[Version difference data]
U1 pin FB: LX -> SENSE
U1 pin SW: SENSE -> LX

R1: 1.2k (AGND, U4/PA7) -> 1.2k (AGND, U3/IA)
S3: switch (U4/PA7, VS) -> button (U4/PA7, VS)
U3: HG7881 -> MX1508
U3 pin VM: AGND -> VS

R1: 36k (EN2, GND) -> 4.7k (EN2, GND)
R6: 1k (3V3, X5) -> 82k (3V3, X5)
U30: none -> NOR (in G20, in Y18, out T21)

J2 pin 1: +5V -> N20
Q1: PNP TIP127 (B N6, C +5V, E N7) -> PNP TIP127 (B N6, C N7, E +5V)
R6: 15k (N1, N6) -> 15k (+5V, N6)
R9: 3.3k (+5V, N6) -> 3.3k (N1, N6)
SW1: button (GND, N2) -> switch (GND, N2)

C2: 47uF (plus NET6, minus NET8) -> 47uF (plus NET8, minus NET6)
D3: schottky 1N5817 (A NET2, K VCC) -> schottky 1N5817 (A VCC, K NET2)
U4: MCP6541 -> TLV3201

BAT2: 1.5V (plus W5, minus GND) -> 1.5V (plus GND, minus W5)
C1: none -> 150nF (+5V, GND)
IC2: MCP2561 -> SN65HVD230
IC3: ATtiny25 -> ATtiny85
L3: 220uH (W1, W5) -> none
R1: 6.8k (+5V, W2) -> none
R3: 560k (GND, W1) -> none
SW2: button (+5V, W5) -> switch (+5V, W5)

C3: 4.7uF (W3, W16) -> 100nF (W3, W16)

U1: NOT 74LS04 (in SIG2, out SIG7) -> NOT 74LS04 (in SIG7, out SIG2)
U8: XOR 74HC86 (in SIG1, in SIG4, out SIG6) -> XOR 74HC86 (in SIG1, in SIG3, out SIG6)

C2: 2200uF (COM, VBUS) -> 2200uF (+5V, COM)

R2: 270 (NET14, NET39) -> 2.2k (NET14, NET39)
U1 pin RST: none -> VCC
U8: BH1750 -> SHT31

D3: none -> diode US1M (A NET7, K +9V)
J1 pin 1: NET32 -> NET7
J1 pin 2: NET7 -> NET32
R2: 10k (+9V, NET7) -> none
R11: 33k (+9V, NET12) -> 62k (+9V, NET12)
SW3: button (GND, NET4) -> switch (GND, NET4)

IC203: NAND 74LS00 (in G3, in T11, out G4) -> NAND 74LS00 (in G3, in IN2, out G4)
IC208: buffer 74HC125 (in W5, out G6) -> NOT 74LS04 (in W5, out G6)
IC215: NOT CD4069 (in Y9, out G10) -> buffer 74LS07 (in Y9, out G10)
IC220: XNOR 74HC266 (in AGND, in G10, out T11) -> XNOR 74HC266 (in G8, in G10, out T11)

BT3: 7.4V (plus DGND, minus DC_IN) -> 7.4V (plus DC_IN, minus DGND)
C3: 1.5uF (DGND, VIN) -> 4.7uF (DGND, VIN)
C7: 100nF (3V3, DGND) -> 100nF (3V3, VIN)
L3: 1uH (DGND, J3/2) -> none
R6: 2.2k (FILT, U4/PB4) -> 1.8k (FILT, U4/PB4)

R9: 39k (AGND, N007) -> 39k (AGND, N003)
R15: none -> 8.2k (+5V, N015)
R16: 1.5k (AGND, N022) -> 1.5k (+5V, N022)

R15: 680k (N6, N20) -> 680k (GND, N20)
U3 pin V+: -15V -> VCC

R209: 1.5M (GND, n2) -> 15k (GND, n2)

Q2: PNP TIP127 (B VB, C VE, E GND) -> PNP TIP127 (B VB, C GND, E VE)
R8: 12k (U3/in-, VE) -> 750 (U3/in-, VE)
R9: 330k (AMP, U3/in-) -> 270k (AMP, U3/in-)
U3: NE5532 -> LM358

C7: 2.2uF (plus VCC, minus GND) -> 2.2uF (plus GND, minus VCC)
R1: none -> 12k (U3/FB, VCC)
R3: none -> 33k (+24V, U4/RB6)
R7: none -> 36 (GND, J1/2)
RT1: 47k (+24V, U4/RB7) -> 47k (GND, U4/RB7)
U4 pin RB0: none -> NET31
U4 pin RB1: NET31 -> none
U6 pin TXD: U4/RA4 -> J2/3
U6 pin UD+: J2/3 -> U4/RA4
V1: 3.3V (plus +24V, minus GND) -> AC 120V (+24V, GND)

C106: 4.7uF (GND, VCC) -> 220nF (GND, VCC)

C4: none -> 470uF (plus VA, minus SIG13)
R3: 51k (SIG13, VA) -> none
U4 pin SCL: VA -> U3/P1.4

> _WORK TO COMPLETE_: Send back an exact copy of only the lines from the line with "R1: 6.8k (+5V, W2) -> none" up to and including the line with "C3: 1.5uF (DGND, VIN) -> 4.7uF (DGND, VIN)" in the data above.

> _ANSWER AREA_:
R1: 6.8k (+5V, W2) -> none
R3: 560k (GND, W1) -> none
SW2: button (+5V, W5) -> switch (+5V, W5)

C3: 4.7uF (W3, W16) -> 100nF (W3, W16)

U1: NOT 74LS04 (in SIG2, out SIG7) -> NOT 74LS04 (in SIG7, out SIG2)
U8: XOR 74HC86 (in SIG1, in SIG4, out SIG6) -> XOR 74HC86 (in SIG1, in SIG3, out SIG6)

C2: 2200uF (COM, VBUS) -> 2200uF (+5V, COM)

R2: 270 (NET14, NET39) -> 2.2k (NET14, NET39)
U1 pin RST: none -> VCC
U8: BH1750 -> SHT31

D3: none -> diode US1M (A NET7, K +9V)
J1 pin 1: NET32 -> NET7
J1 pin 2: NET7 -> NET32
R2: 10k (+9V, NET7) -> none
R11: 33k (+9V, NET12) -> 62k (+9V, NET12)
SW3: button (GND, NET4) -> switch (GND, NET4)

IC203: NAND 74LS00 (in G3, in T11, out G4) -> NAND 74LS00 (in G3, in IN2, out G4)
IC208: buffer 74HC125 (in W5, out G6) -> NOT 74LS04 (in W5, out G6)
IC215: NOT CD4069 (in Y9, out G10) -> buffer 74LS07 (in Y9, out G10)
IC220: XNOR 74HC266 (in AGND, in G10, out T11) -> XNOR 74HC266 (in G8, in G10, out T11)

BT3: 7.4V (plus DGND, minus DC_IN) -> 7.4V (plus DC_IN, minus DGND)
C3: 1.5uF (DGND, VIN) -> 4.7uF (DGND, VIN)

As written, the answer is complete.